# [DIRECTIONS FOR THIS TASK]
Your task is to copy the lines of the data below from the line holding "type=missing; before=mancuerna/verde; pos1=379,216" through the line holding "camera_right=20 camera_up=-5", inclusive, exactly and with nothing added.

━━━━━ RECORDS ━━━━━

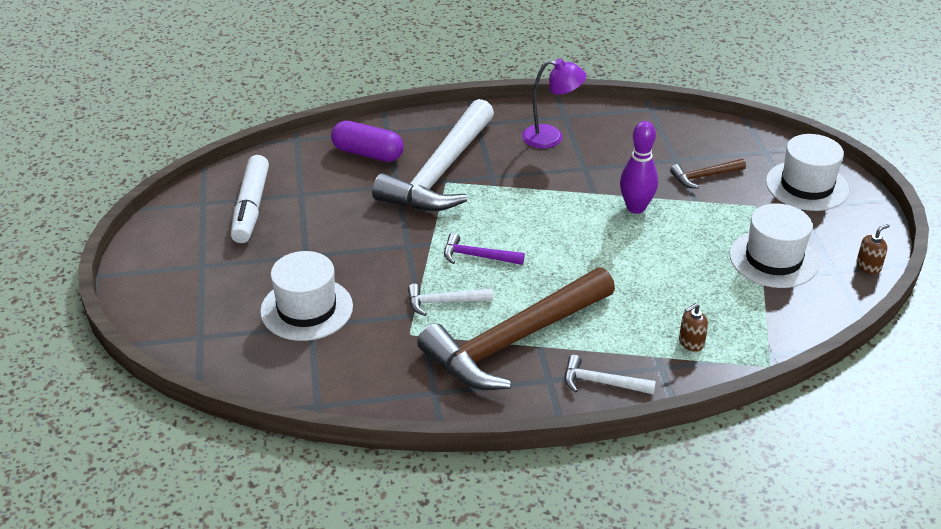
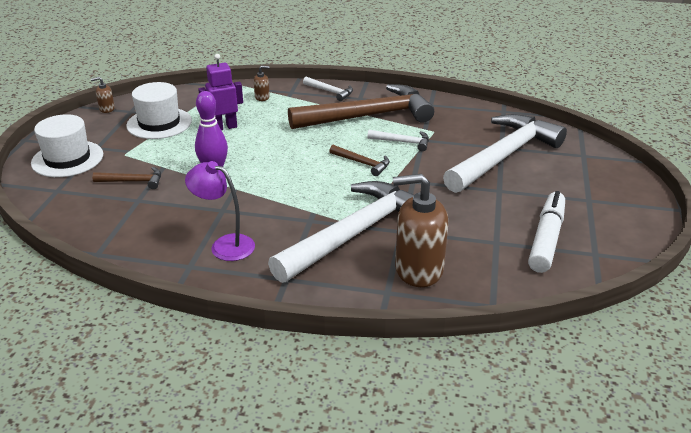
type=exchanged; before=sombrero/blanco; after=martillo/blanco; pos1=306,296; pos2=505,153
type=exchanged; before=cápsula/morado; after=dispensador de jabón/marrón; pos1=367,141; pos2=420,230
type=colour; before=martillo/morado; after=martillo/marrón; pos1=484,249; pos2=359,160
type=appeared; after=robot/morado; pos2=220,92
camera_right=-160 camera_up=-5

━━━━━
━━━━━ RECORDS ━━━━━

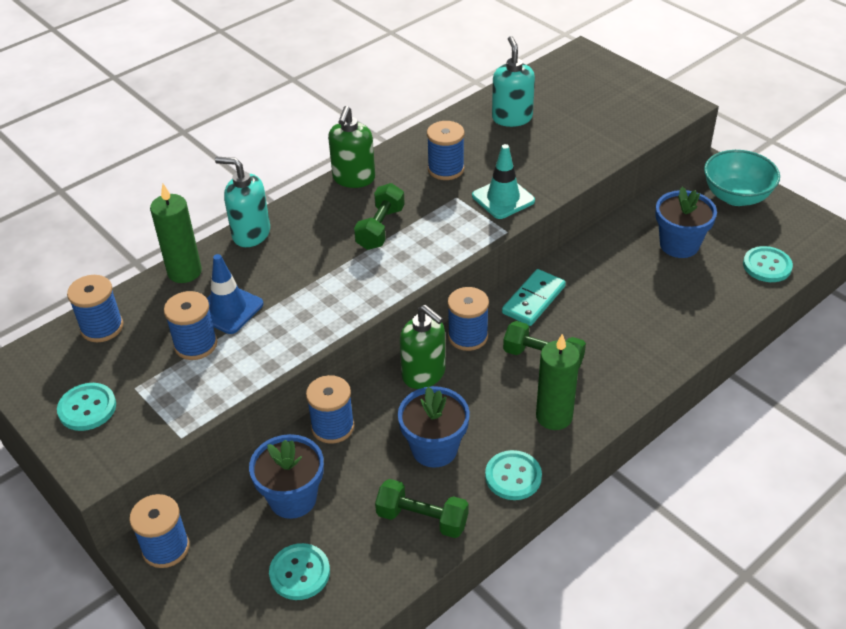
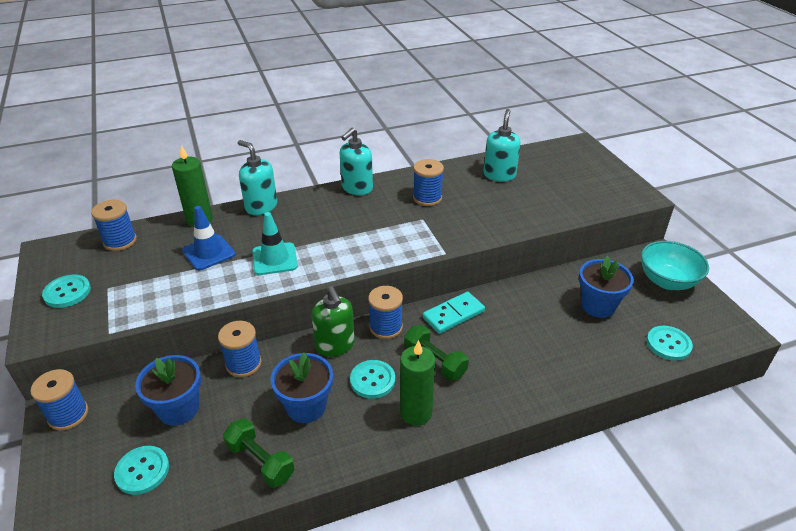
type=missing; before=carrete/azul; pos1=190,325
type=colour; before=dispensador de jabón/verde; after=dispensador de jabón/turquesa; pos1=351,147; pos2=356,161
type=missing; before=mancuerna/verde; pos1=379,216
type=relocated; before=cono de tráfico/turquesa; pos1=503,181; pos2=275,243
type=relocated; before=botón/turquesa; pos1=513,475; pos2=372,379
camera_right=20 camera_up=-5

━━━━━
━━━━━ RECORDS ━━━━━

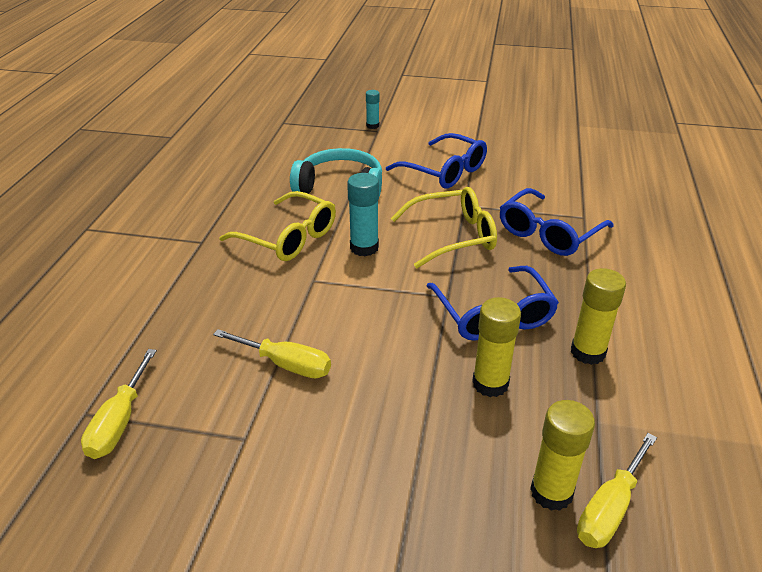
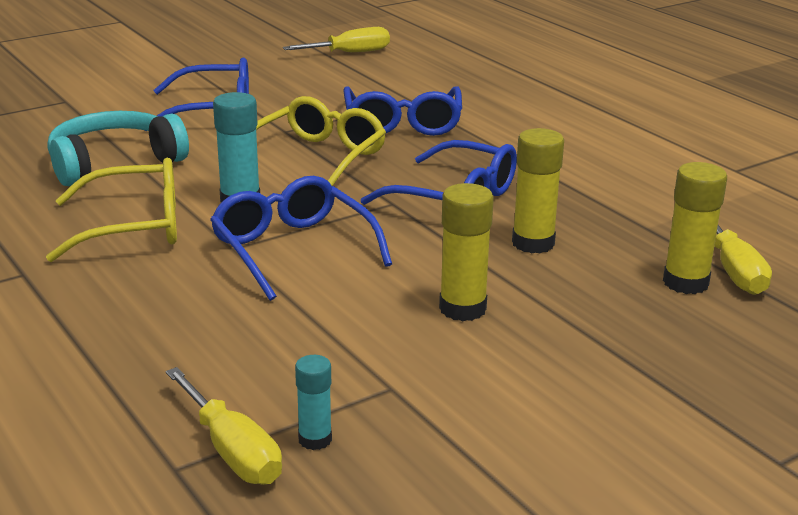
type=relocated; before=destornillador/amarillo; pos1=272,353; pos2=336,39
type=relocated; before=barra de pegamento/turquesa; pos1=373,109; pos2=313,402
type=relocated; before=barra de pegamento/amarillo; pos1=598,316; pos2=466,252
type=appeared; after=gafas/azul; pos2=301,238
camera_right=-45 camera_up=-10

━━━━━

# [WRITTEN SOLUTION]
type=missing; before=mancuerna/verde; pos1=379,216
type=relocated; before=cono de tráfico/turquesa; pos1=503,181; pos2=275,243
type=relocated; before=botón/turquesa; pos1=513,475; pos2=372,379
camera_right=20 camera_up=-5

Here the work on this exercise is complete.